··· Data shown
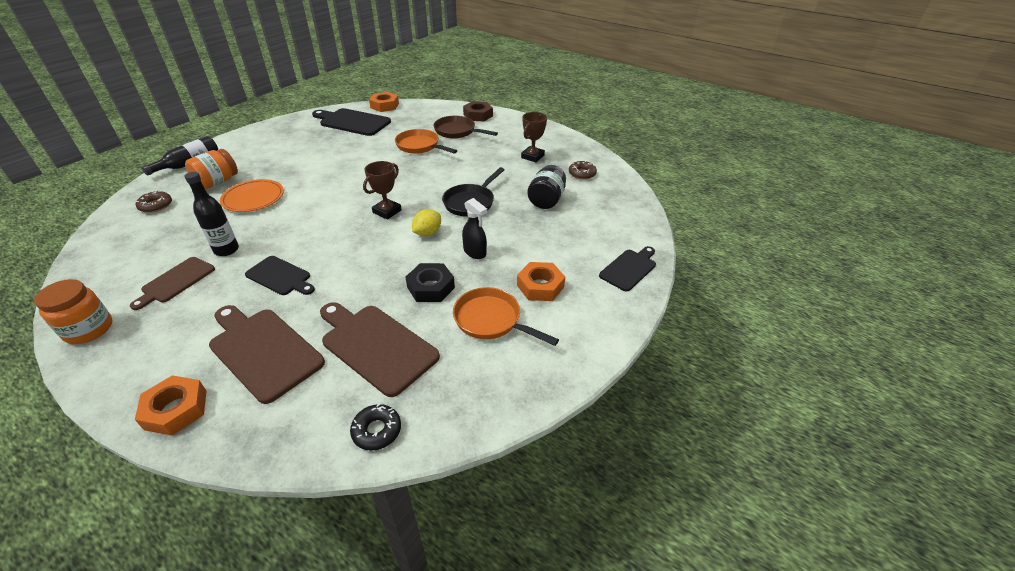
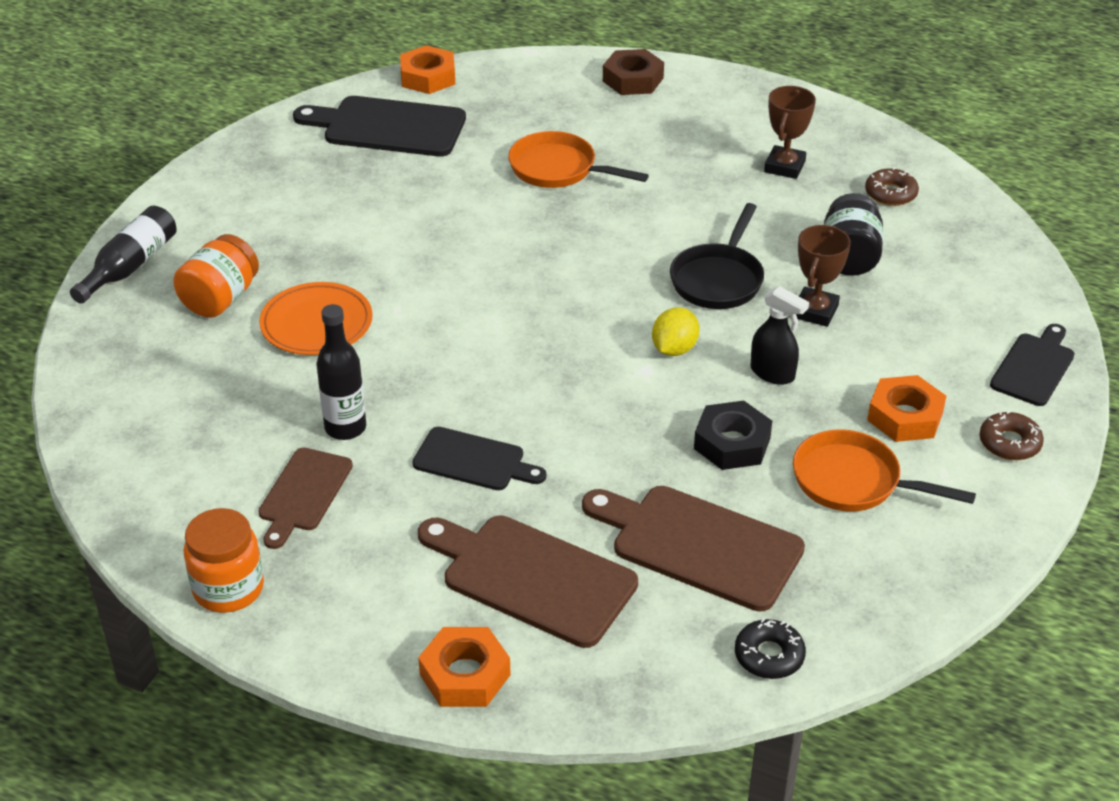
camera: 10 degrees left, 0 degrees up
(156, 206) = (144, 363): brown donut -> brown donut (1009, 443)
(387, 211) = (579, 317): brown trophy -> brown trophy (815, 311)
(457, 131) = (612, 125): brown pan -> none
······
* _Directions_
After counting the lines above that include the word "brown", give only the number.

* _Task result_
3